Before-and-after scene images
—————

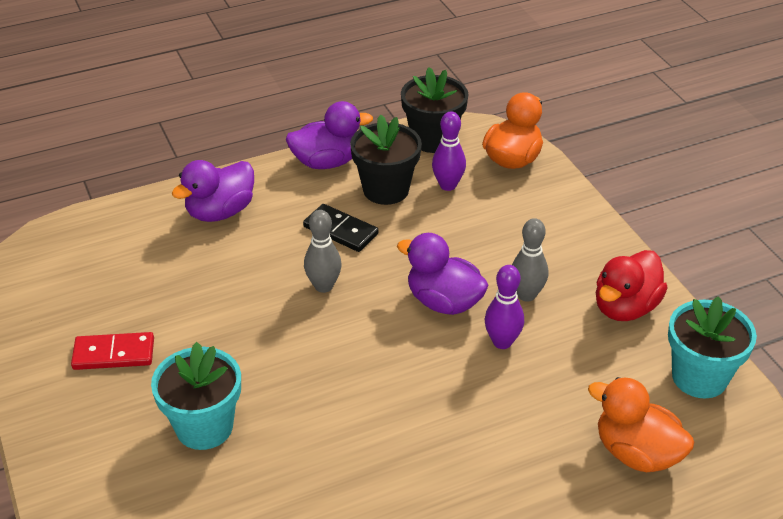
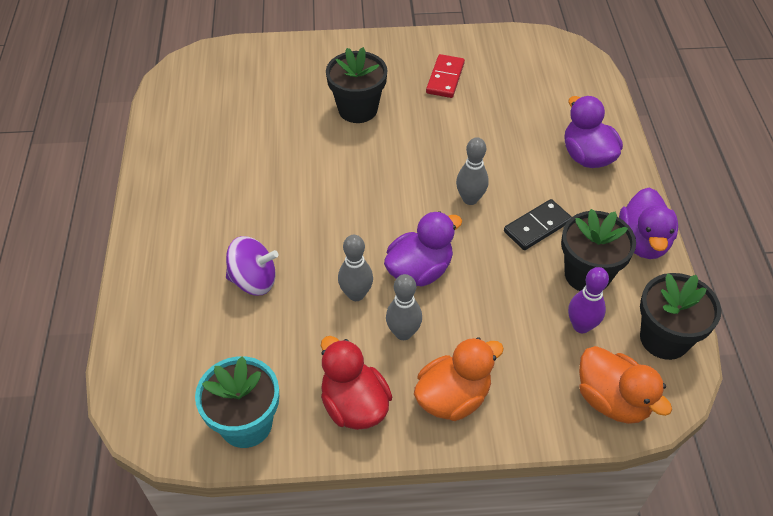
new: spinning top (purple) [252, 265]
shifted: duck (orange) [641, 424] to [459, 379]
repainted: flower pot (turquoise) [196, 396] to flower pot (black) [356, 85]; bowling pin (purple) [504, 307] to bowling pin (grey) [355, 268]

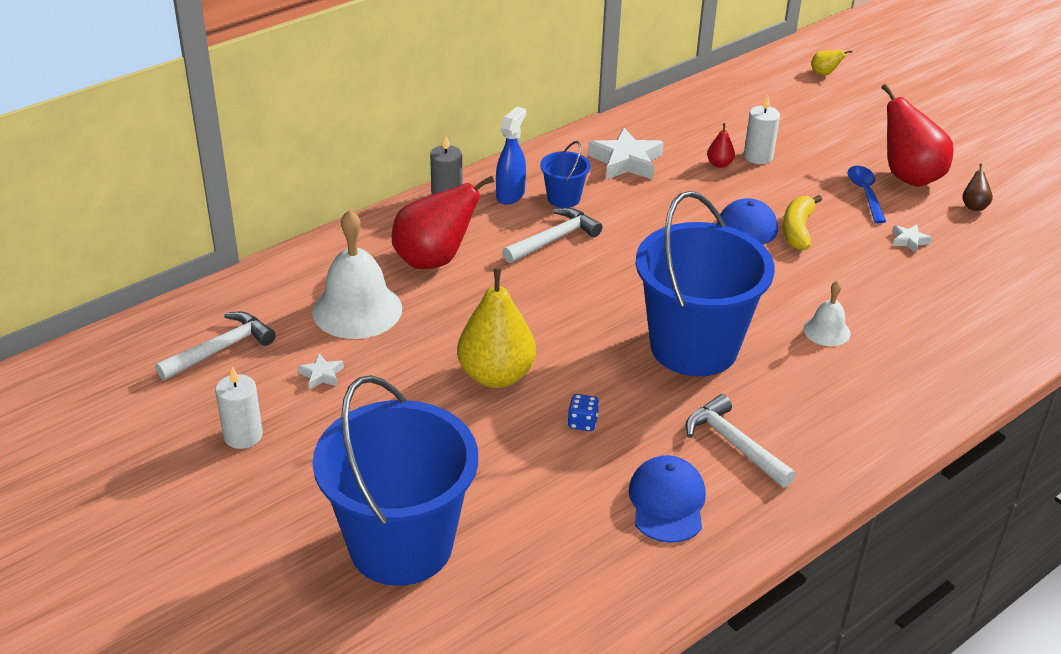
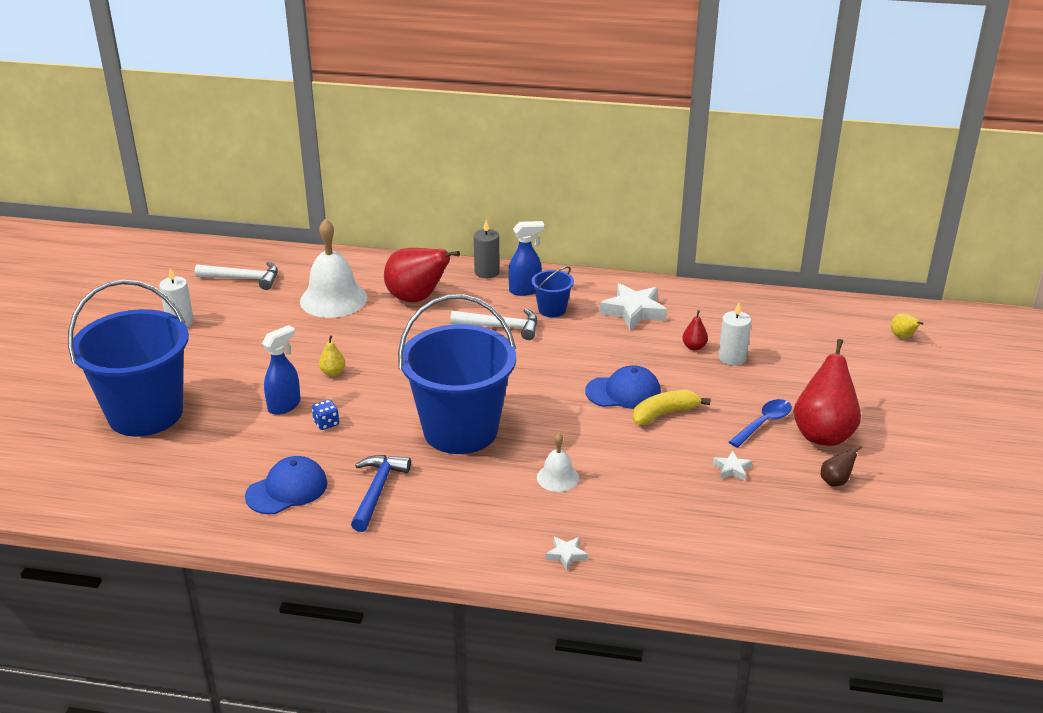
new: spray bottle (blue) [281, 370]
shifted: star (white) [321, 372] to [566, 554]
repainted: hammer (white) [741, 441] to hammer (blue) [381, 493]
scaled: pear (yellow) [496, 328] = [332, 355] x0.44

—————

What the task asks:
Retype the records above line for line and exactly, omitting their pictures.

Answer section:
new: spinning top (purple) [252, 265]
shifted: duck (orange) [641, 424] to [459, 379]
repainted: flower pot (turquoise) [196, 396] to flower pot (black) [356, 85]; bowling pin (purple) [504, 307] to bowling pin (grey) [355, 268]

new: spray bottle (blue) [281, 370]
shifted: star (white) [321, 372] to [566, 554]
repainted: hammer (white) [741, 441] to hammer (blue) [381, 493]
scaled: pear (yellow) [496, 328] = [332, 355] x0.44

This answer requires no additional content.